# Raw data
+ + + +

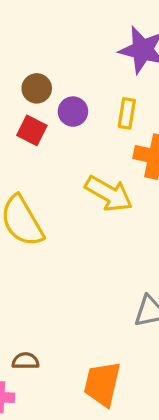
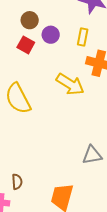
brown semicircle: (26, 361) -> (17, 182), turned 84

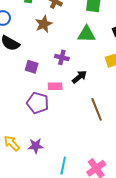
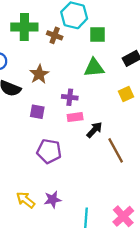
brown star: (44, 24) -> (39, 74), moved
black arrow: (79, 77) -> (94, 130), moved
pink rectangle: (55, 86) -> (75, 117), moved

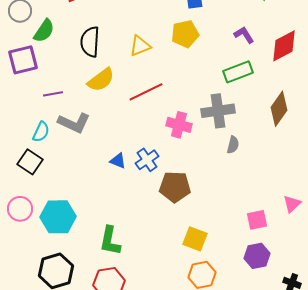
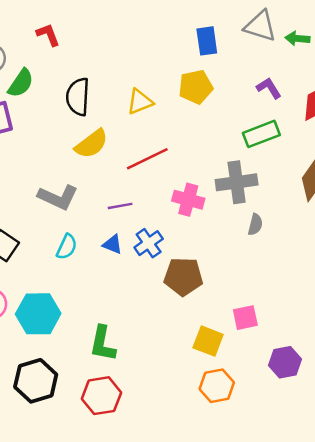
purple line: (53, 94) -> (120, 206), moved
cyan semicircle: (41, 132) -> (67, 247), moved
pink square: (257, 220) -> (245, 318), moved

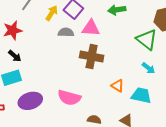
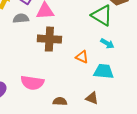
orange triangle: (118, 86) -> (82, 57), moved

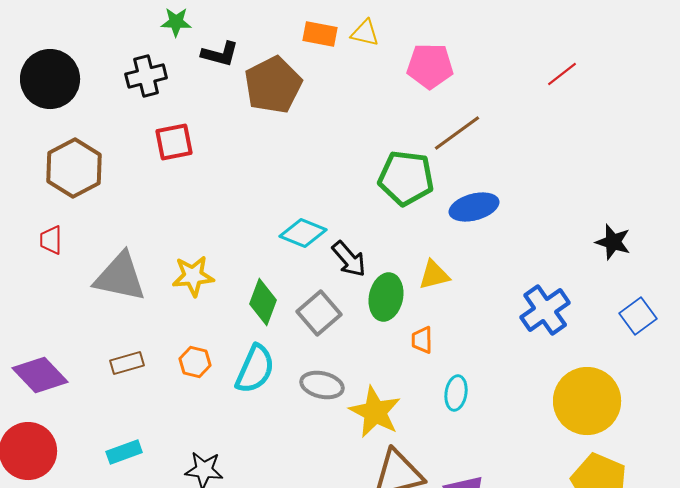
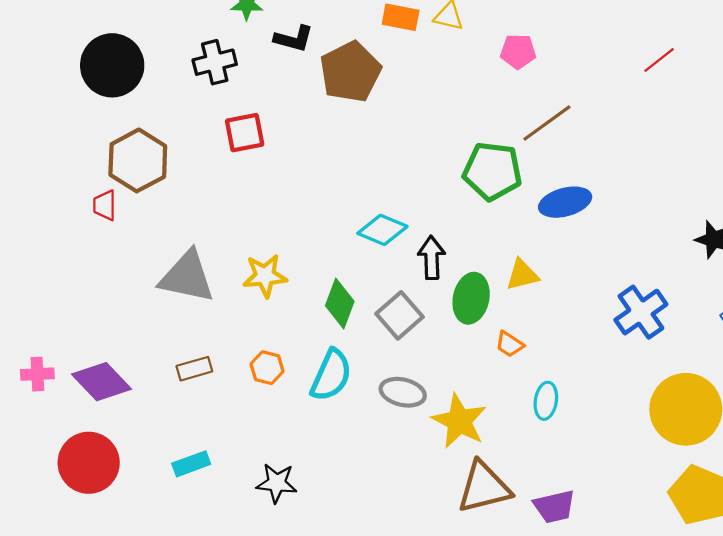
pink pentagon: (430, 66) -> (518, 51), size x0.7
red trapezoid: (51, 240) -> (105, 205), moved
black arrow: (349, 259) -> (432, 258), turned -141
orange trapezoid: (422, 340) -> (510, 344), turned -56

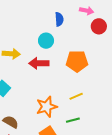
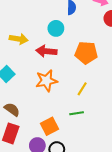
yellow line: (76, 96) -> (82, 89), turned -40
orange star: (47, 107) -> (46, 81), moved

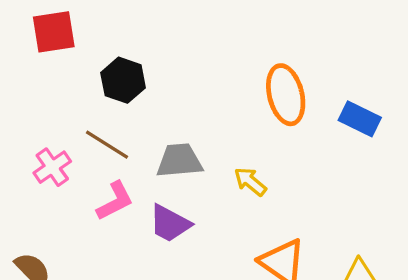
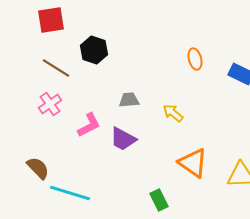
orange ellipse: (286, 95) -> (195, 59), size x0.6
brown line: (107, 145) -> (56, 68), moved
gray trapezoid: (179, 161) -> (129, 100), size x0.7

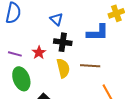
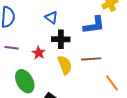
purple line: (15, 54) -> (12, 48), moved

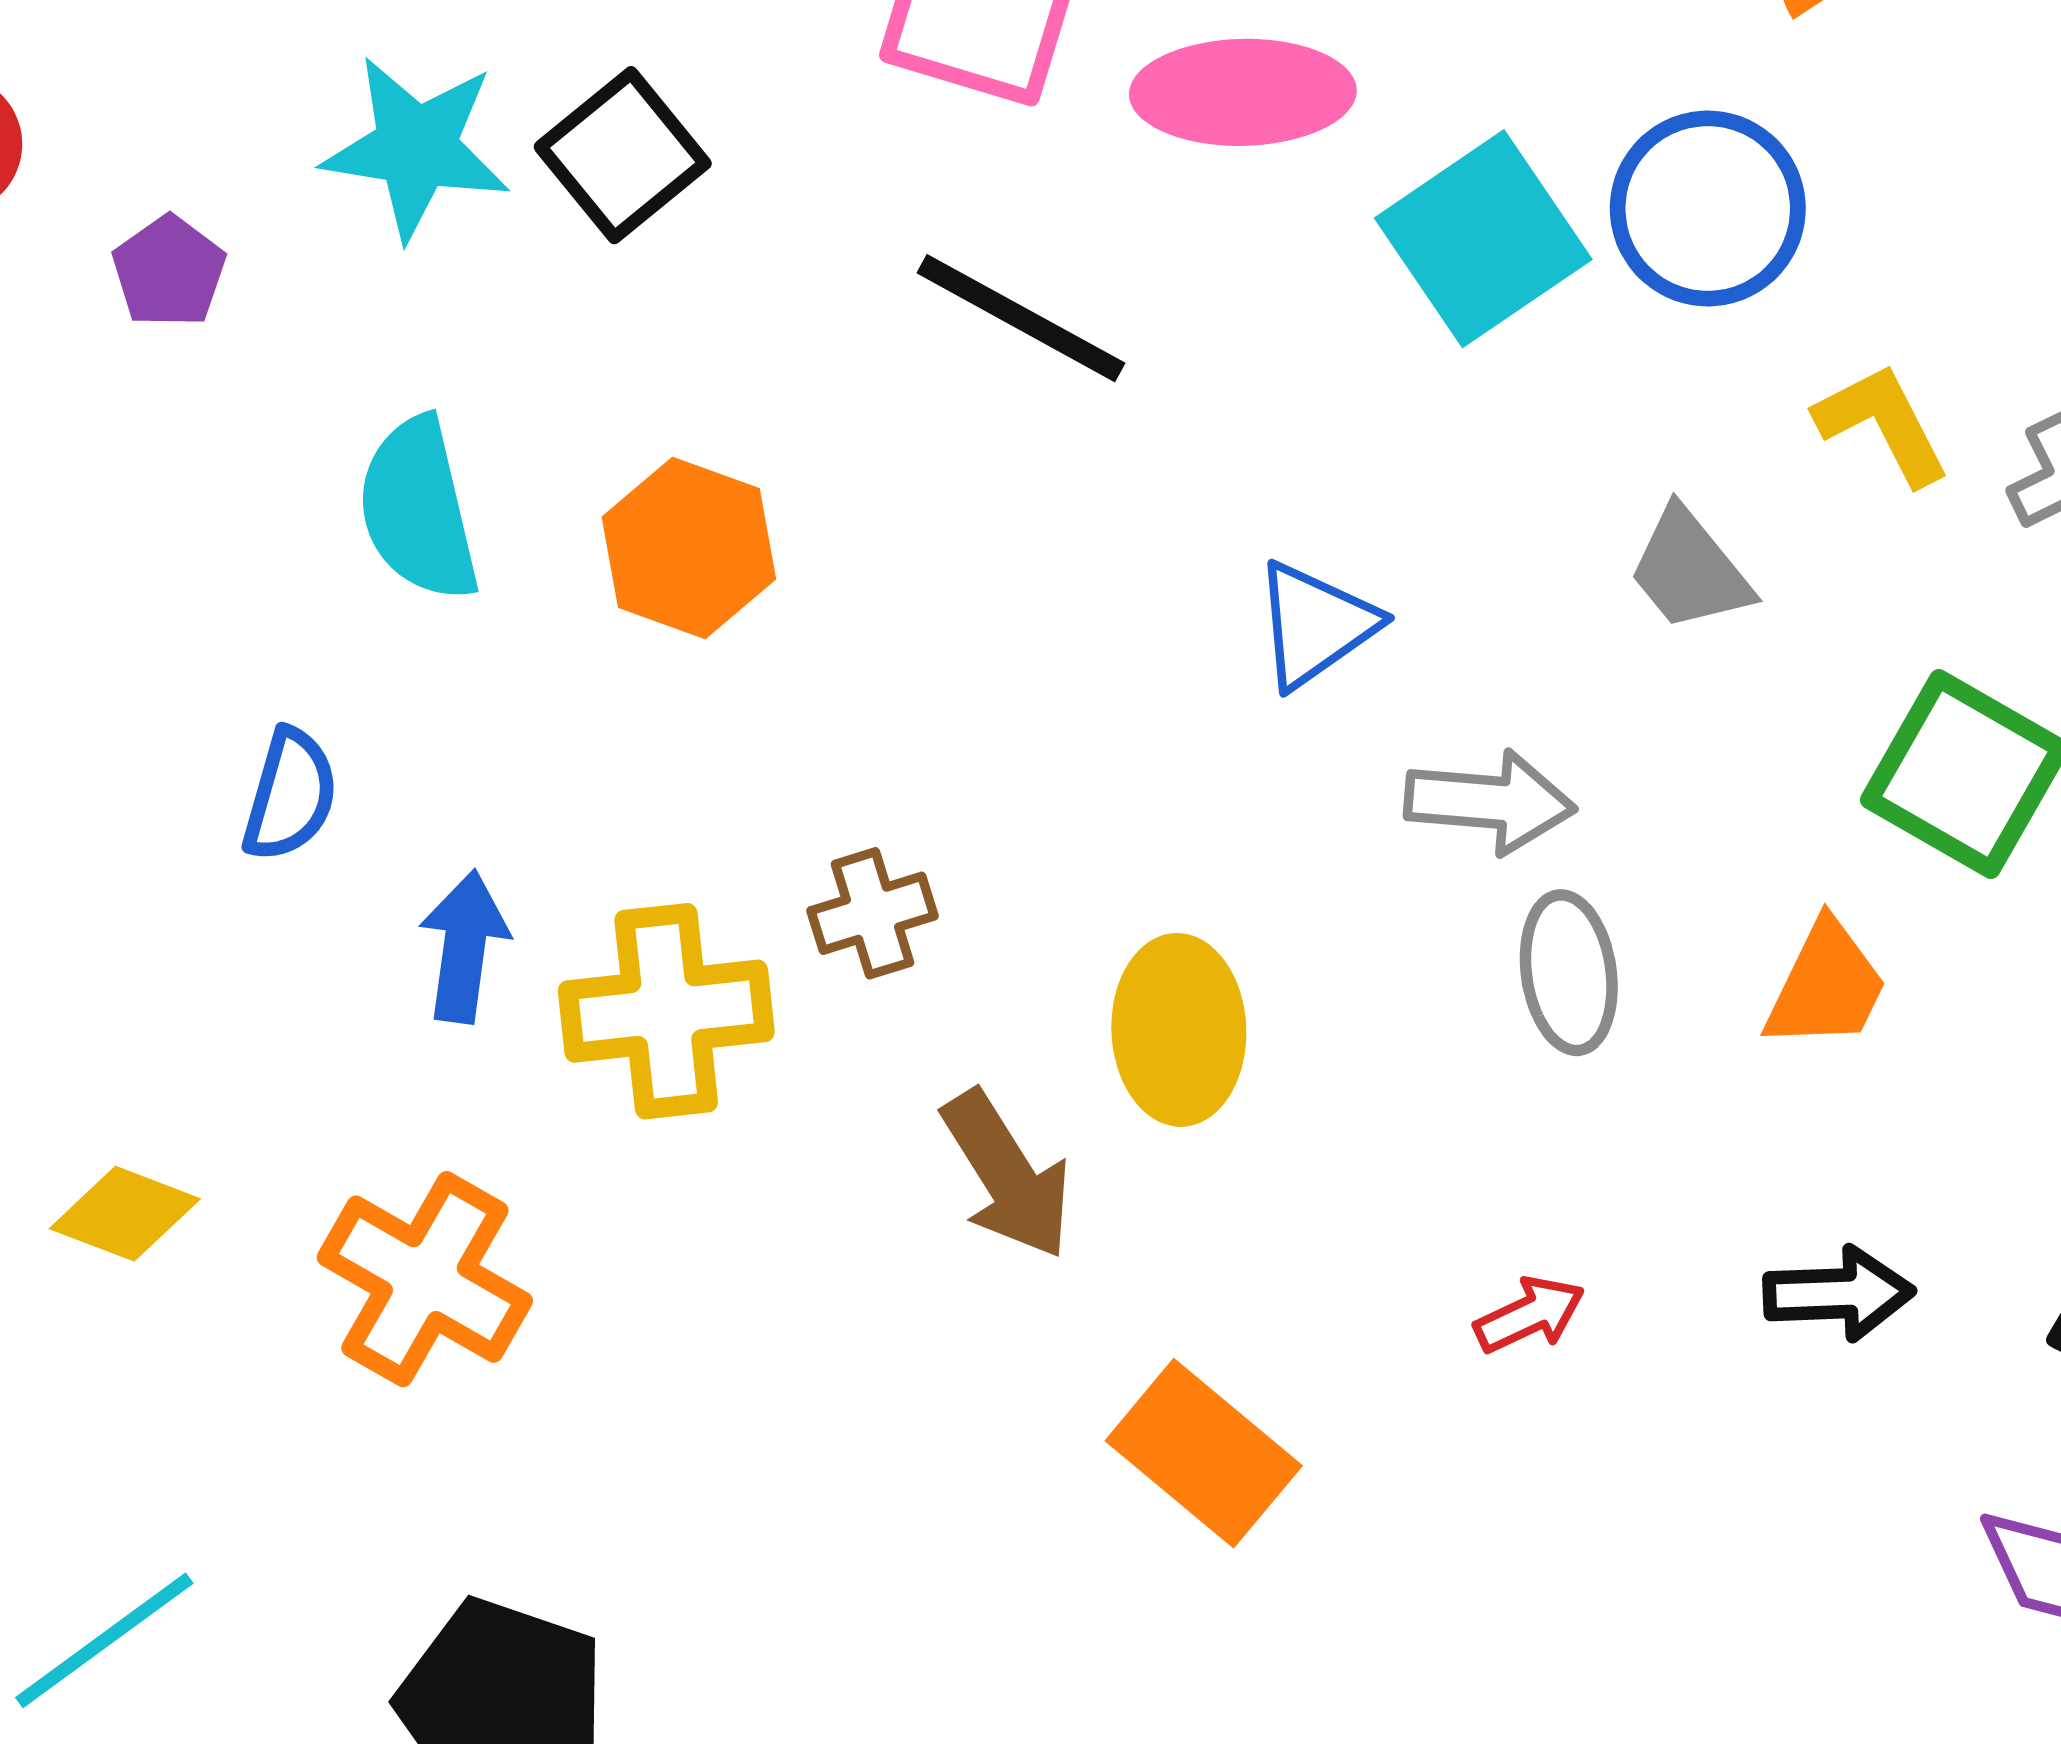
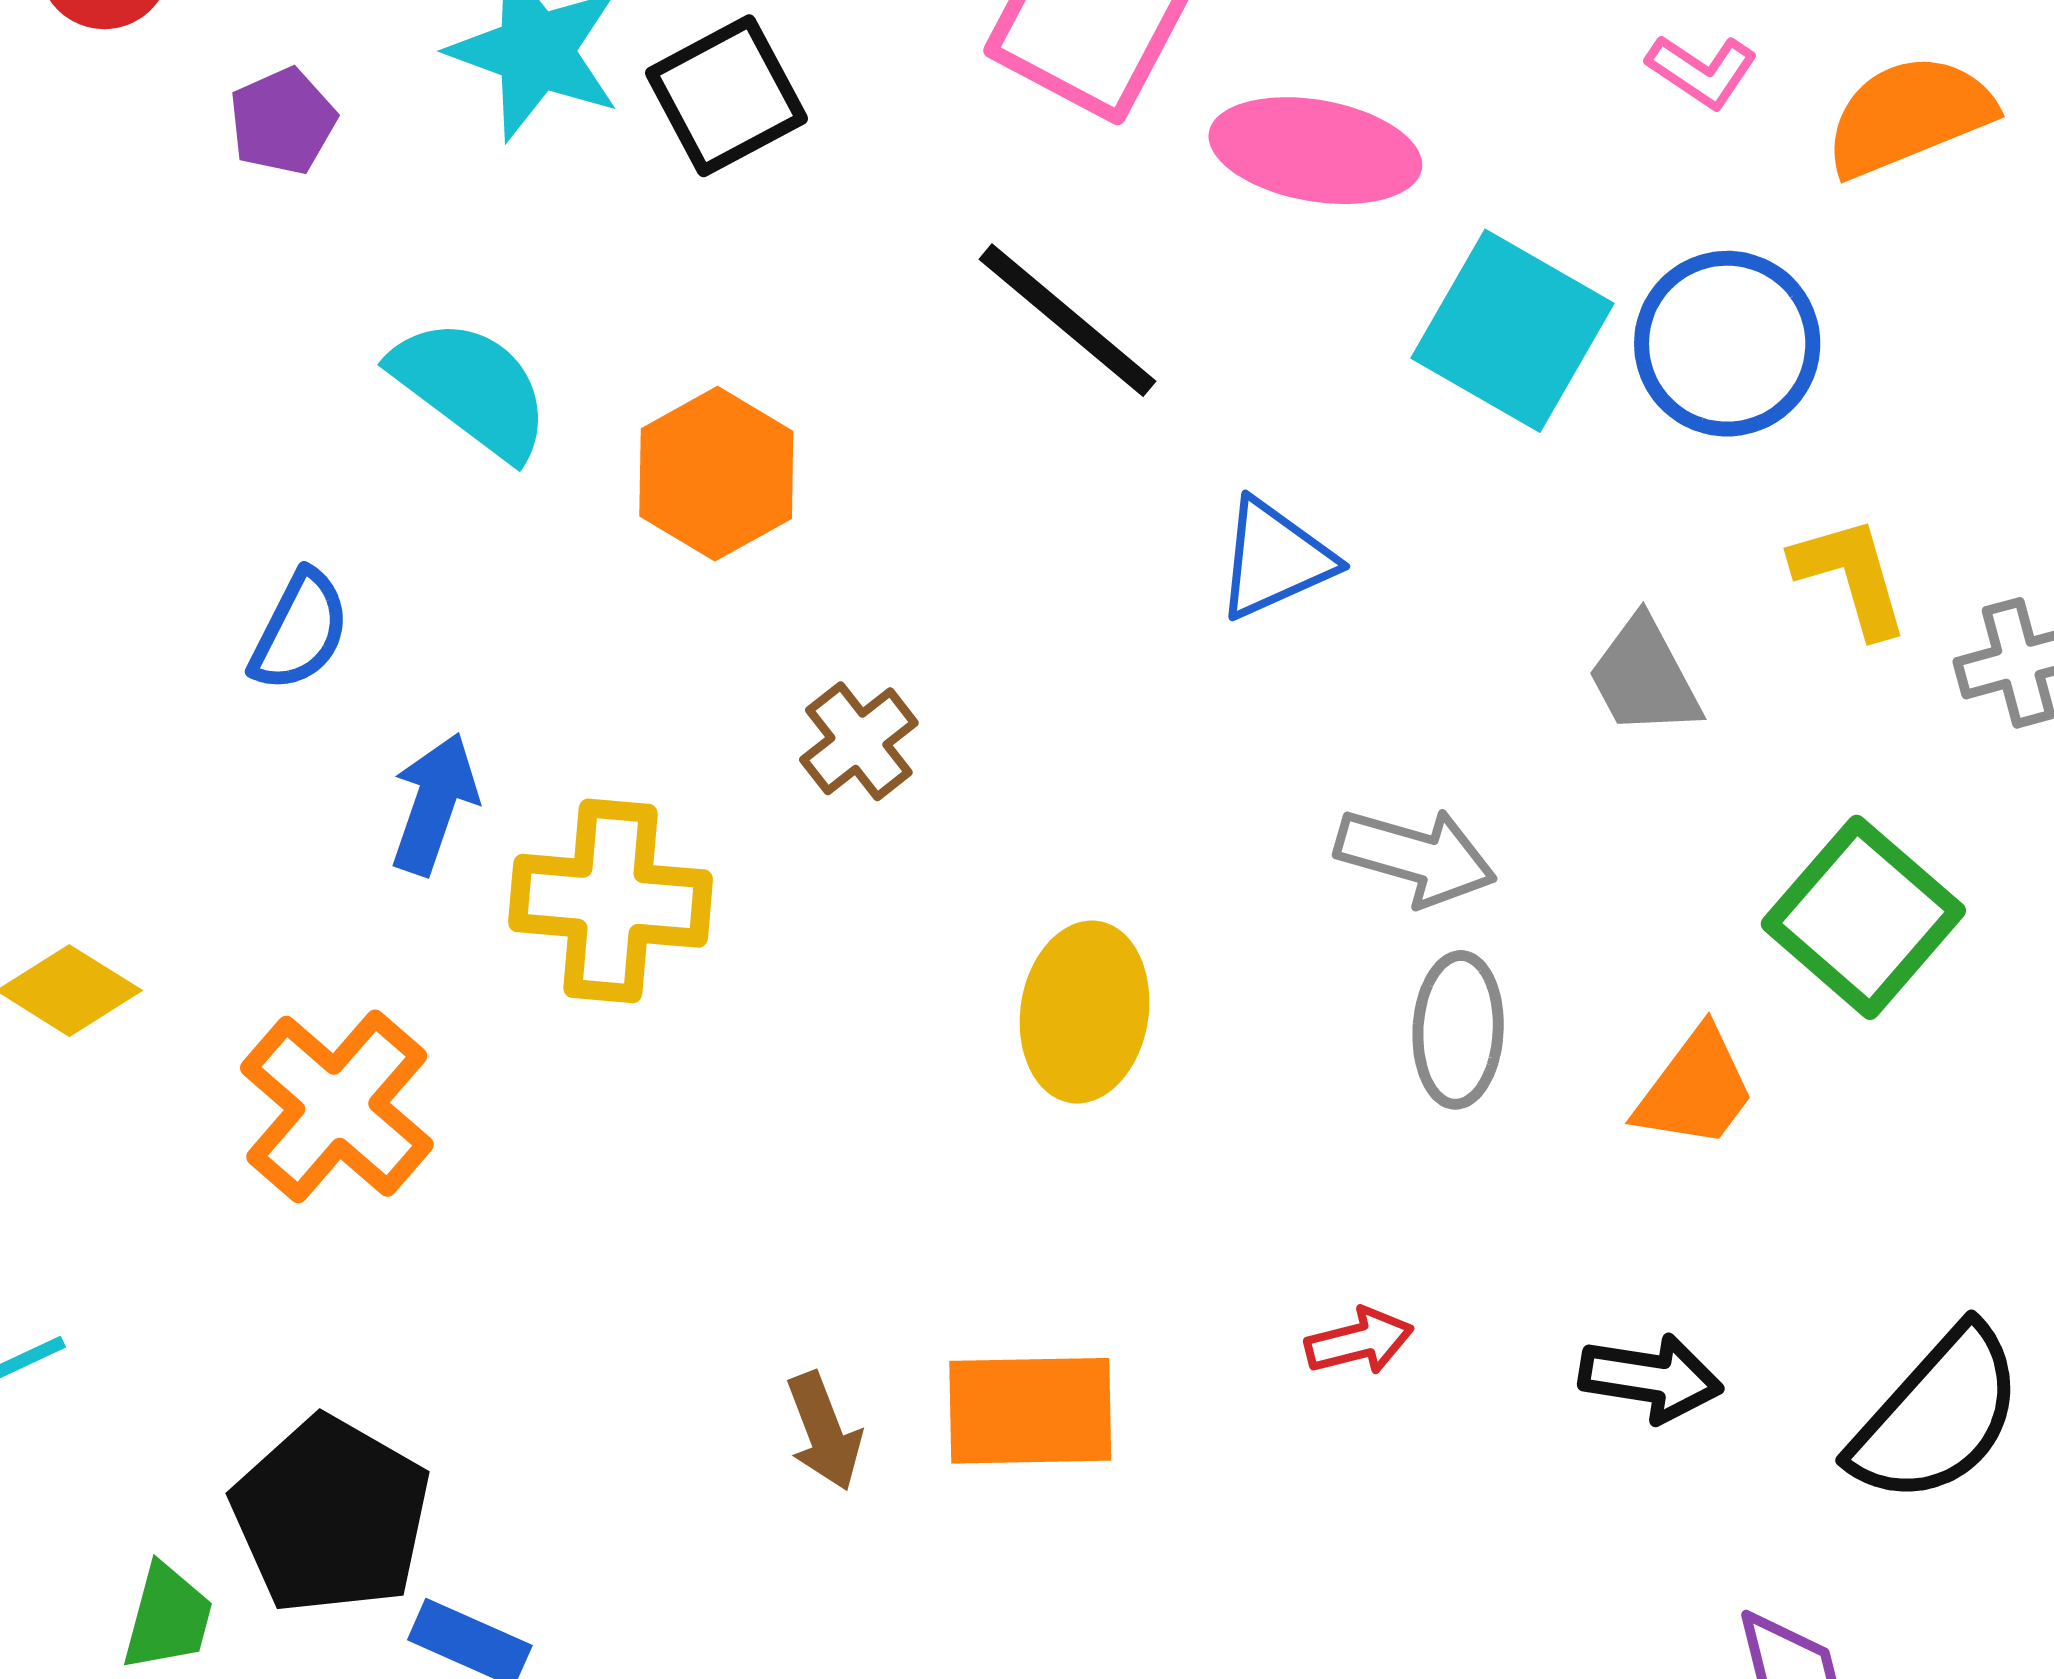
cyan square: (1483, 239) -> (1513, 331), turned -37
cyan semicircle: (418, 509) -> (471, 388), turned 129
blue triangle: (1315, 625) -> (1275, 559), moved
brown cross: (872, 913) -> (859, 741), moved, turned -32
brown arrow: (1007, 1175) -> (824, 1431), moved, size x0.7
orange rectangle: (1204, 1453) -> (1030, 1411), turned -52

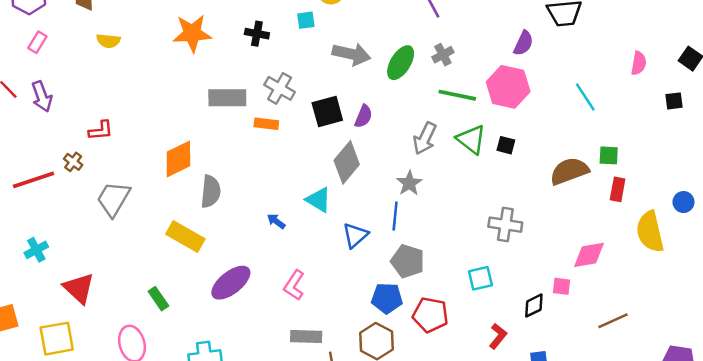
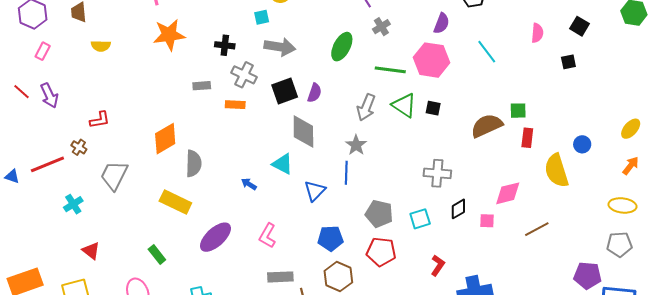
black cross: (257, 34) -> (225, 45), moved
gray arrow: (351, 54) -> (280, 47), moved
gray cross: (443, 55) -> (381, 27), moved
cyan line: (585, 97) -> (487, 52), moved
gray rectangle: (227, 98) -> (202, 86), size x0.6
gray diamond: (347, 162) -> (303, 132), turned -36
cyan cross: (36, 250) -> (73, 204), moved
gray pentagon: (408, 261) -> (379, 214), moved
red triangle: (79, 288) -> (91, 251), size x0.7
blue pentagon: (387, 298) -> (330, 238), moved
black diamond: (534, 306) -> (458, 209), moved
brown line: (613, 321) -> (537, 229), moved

+ + + +

# Work to complete
Wherever a line above includes the string "cross", count it; give only the final tally.

# Worked solution
4